▸ **INPUT MATERIAL**
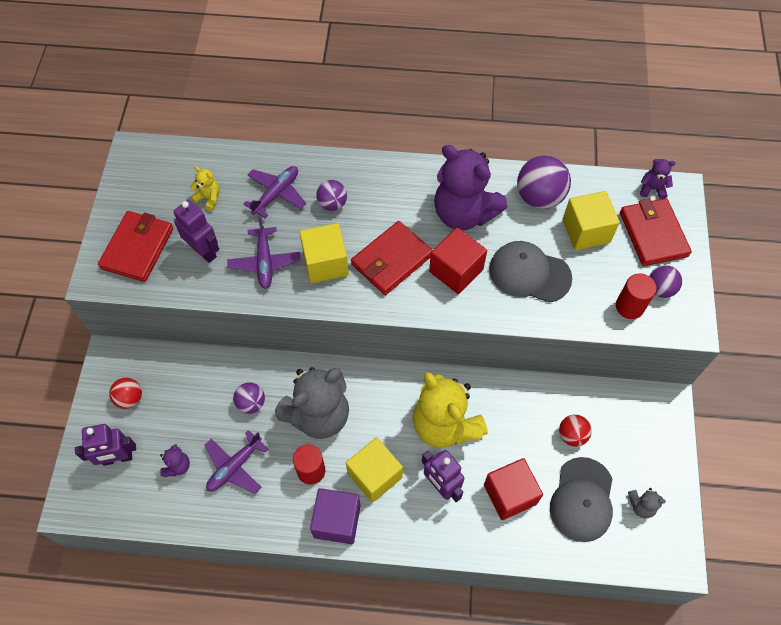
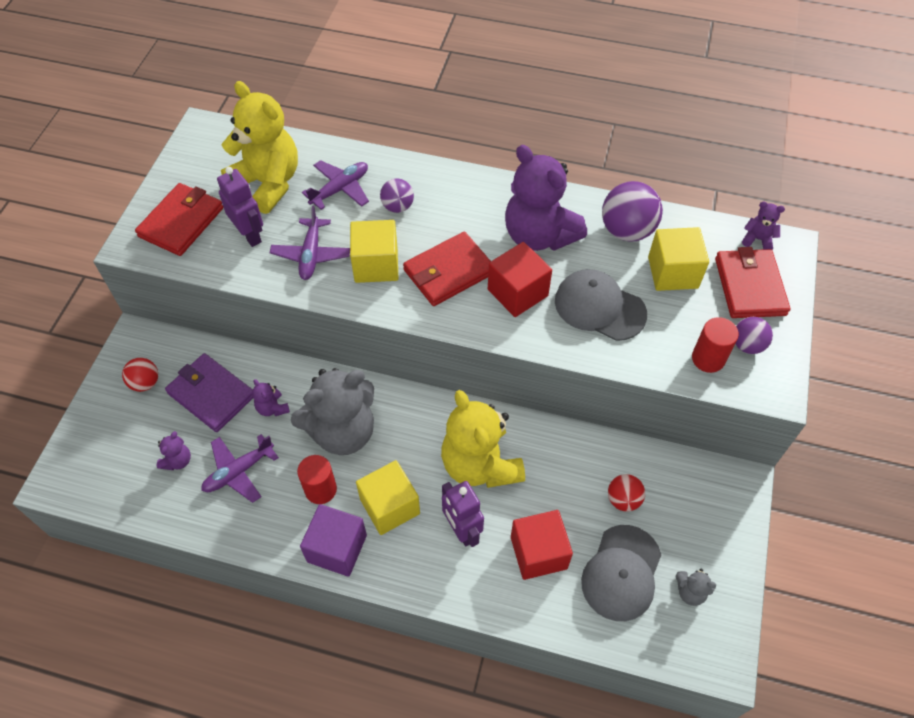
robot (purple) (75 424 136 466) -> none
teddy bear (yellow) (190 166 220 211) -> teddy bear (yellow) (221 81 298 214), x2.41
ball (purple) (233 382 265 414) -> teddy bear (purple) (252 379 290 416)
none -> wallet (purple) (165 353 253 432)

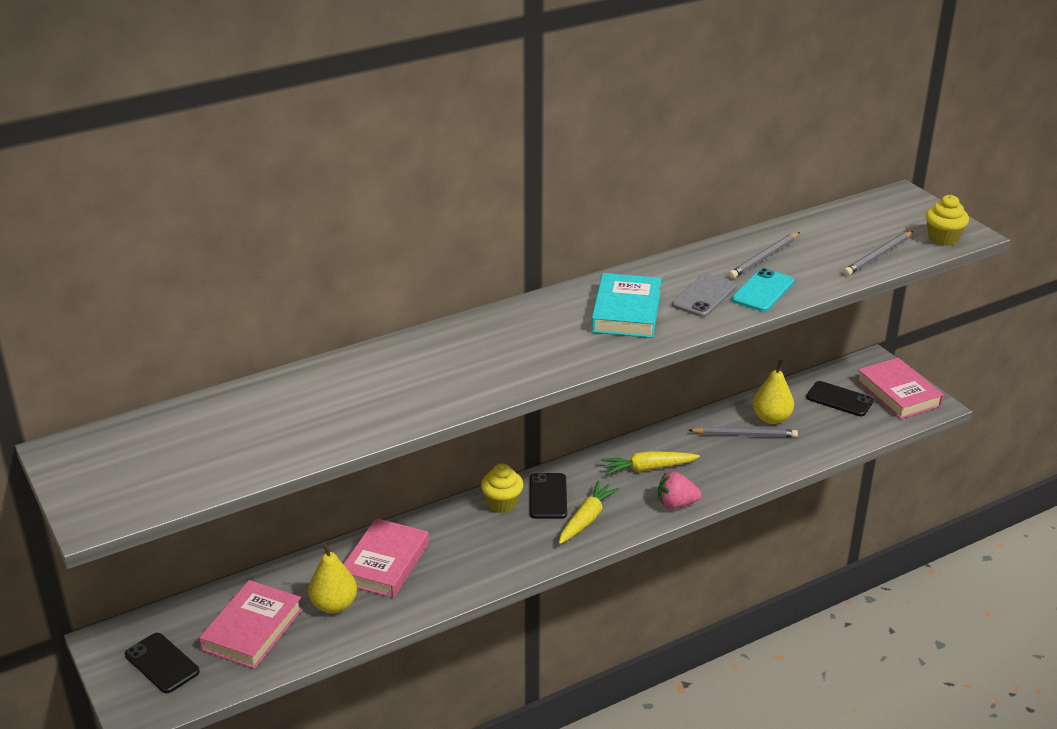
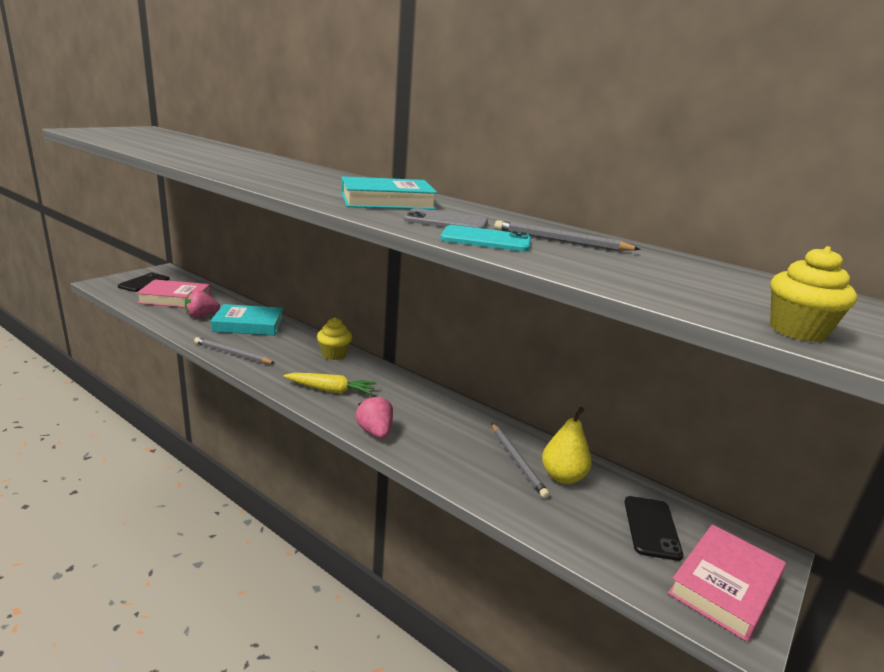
pear (yellow) (308 543 357 613) -> strawberry (pink) (185 290 220 318)
book (pink) (344 518 429 598) -> book (turquoise) (211 304 284 335)
phone (black) (530 473 567 519) -> none
carrot (yellow) (601 451 700 475) -> none
pencil (grey) (843 231 913 276) -> pencil (grey) (194 337 275 364), shifted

▸ **WHAT TO DO**
Go through the entries above and print each one exactly, minus the pictures.

▸ **WRITTEN RESPONSE**
robot (purple) (75 424 136 466) -> none
teddy bear (yellow) (190 166 220 211) -> teddy bear (yellow) (221 81 298 214), x2.41
ball (purple) (233 382 265 414) -> teddy bear (purple) (252 379 290 416)
none -> wallet (purple) (165 353 253 432)

pear (yellow) (308 543 357 613) -> strawberry (pink) (185 290 220 318)
book (pink) (344 518 429 598) -> book (turquoise) (211 304 284 335)
phone (black) (530 473 567 519) -> none
carrot (yellow) (601 451 700 475) -> none
pencil (grey) (843 231 913 276) -> pencil (grey) (194 337 275 364), shifted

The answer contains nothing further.